PROBLEM STATEMENT. A faithful, word-for-word transcription of all the data is what is needed.

DATASET EXTRACT.

++++++++++++++++++++

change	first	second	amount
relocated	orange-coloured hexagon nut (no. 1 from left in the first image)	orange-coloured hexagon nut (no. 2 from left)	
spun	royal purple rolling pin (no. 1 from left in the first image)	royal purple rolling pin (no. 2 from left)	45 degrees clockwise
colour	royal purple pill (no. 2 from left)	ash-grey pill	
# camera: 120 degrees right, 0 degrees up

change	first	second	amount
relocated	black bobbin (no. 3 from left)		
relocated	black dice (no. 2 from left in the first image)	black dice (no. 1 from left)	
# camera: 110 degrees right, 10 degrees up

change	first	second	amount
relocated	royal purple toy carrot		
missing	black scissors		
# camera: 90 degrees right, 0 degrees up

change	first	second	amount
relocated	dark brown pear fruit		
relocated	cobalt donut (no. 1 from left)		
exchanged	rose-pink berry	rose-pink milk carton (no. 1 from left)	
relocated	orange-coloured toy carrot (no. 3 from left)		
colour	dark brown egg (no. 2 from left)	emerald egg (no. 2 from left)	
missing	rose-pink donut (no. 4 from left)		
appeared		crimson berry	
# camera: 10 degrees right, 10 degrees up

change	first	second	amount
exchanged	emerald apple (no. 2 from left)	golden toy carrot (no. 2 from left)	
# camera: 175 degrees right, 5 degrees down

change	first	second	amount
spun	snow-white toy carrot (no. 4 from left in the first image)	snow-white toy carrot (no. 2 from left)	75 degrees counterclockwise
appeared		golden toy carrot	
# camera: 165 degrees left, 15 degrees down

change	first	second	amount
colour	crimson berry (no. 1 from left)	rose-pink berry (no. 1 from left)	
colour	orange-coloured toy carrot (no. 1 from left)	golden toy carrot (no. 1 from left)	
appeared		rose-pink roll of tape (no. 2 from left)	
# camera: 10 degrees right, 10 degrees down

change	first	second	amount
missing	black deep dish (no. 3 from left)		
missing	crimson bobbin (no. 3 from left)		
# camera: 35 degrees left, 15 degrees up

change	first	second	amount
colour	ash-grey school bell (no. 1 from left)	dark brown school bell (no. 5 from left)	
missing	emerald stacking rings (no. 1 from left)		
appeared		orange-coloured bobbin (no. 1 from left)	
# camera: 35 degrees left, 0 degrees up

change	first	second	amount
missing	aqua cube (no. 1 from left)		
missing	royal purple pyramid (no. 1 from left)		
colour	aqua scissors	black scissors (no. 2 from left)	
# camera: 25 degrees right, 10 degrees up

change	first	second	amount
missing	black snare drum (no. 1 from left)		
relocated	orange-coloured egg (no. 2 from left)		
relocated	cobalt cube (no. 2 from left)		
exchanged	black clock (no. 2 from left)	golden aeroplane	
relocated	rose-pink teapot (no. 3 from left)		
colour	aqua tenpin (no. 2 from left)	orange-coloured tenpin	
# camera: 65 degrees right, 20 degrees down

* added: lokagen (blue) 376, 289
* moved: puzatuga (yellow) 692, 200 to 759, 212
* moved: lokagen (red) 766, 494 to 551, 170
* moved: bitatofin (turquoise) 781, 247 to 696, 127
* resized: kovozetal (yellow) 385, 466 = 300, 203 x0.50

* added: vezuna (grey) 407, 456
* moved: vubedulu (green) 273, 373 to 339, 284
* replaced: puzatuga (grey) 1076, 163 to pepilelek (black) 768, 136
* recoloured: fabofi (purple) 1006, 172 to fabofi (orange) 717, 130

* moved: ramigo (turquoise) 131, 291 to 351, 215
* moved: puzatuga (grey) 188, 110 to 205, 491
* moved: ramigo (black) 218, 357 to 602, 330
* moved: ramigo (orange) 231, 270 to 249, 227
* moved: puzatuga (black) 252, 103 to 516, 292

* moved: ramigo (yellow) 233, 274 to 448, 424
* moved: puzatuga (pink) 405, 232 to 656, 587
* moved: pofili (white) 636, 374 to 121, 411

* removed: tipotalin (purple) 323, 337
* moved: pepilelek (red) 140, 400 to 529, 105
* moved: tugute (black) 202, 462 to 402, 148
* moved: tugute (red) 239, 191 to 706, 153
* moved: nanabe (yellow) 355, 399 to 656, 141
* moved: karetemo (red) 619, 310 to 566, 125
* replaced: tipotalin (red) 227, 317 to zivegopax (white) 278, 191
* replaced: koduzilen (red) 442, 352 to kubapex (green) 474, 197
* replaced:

++++++++++++++++++++

SOLUTION TO THIS TASK.
change	first	second	amount
relocated	orange-coloured hexagon nut (no. 1 from left in the first image)	orange-coloured hexagon nut (no. 2 from left)	
spun	royal purple rolling pin (no. 1 from left in the first image)	royal purple rolling pin (no. 2 from left)	45 degrees clockwise
colour	royal purple pill (no. 2 from left)	ash-grey pill	
# camera: 120 degrees right, 0 degrees up

change	first	second	amount
relocated	black bobbin (no. 3 from left)		
relocated	black dice (no. 2 from left in the first image)	black dice (no. 1 from left)	
# camera: 110 degrees right, 10 degrees up

change	first	second	amount
relocated	royal purple toy carrot		
missing	black scissors		
# camera: 90 degrees right, 0 degrees up

change	first	second	amount
relocated	dark brown pear fruit		
relocated	cobalt donut (no. 1 from left)		
exchanged	rose-pink berry	rose-pink milk carton (no. 1 from left)	
relocated	orange-coloured toy carrot (no. 3 from left)		
colour	dark brown egg (no. 2 from left)	emerald egg (no. 2 from left)	
missing	rose-pink donut (no. 4 from left)		
appeared		crimson berry	
# camera: 10 degrees right, 10 degrees up

change	first	second	amount
exchanged	emerald apple (no. 2 from left)	golden toy carrot (no. 2 from left)	
# camera: 175 degrees right, 5 degrees down

change	first	second	amount
spun	snow-white toy carrot (no. 4 from left in the first image)	snow-white toy carrot (no. 2 from left)	75 degrees counterclockwise
appeared		golden toy carrot	
# camera: 165 degrees left, 15 degrees down

change	first	second	amount
colour	crimson berry (no. 1 from left)	rose-pink berry (no. 1 from left)	
colour	orange-coloured toy carrot (no. 1 from left)	golden toy carrot (no. 1 from left)	
appeared		rose-pink roll of tape (no. 2 from left)	
# camera: 10 degrees right, 10 degrees down

change	first	second	amount
missing	black deep dish (no. 3 from left)		
missing	crimson bobbin (no. 3 from left)		
# camera: 35 degrees left, 15 degrees up

change	first	second	amount
colour	ash-grey school bell (no. 1 from left)	dark brown school bell (no. 5 from left)	
missing	emerald stacking rings (no. 1 from left)		
appeared		orange-coloured bobbin (no. 1 from left)	
# camera: 35 degrees left, 0 degrees up

change	first	second	amount
missing	aqua cube (no. 1 from left)		
missing	royal purple pyramid (no. 1 from left)		
colour	aqua scissors	black scissors (no. 2 from left)	
# camera: 25 degrees right, 10 degrees up

change	first	second	amount
missing	black snare drum (no. 1 from left)		
relocated	orange-coloured egg (no. 2 from left)		
relocated	cobalt cube (no. 2 from left)		
exchanged	black clock (no. 2 from left)	golden aeroplane	
relocated	rose-pink teapot (no. 3 from left)		
colour	aqua tenpin (no. 2 from left)	orange-coloured tenpin	
# camera: 65 degrees right, 20 degrees down

* added: lokagen (blue) 376, 289
* moved: puzatuga (yellow) 692, 200 to 759, 212
* moved: lokagen (red) 766, 494 to 551, 170
* moved: bitatofin (turquoise) 781, 247 to 696, 127
* resized: kovozetal (yellow) 385, 466 = 300, 203 x0.50

* added: vezuna (grey) 407, 456
* moved: vubedulu (green) 273, 373 to 339, 284
* replaced: puzatuga (grey) 1076, 163 to pepilelek (black) 768, 136
* recoloured: fabofi (purple) 1006, 172 to fabofi (orange) 717, 130

* moved: ramigo (turquoise) 131, 291 to 351, 215
* moved: puzatuga (grey) 188, 110 to 205, 491
* moved: ramigo (black) 218, 357 to 602, 330
* moved: ramigo (orange) 231, 270 to 249, 227
* moved: puzatuga (black) 252, 103 to 516, 292

* moved: ramigo (yellow) 233, 274 to 448, 424
* moved: puzatuga (pink) 405, 232 to 656, 587
* moved: pofili (white) 636, 374 to 121, 411

* removed: tipotalin (purple) 323, 337
* moved: pepilelek (red) 140, 400 to 529, 105
* moved: tugute (black) 202, 462 to 402, 148
* moved: tugute (red) 239, 191 to 706, 153
* moved: nanabe (yellow) 355, 399 to 656, 141
* moved: karetemo (red) 619, 310 to 566, 125
* replaced: tipotalin (red) 227, 317 to zivegopax (white) 278, 191
* replaced: koduzilen (red) 442, 352 to kubapex (green) 474, 197
* replaced:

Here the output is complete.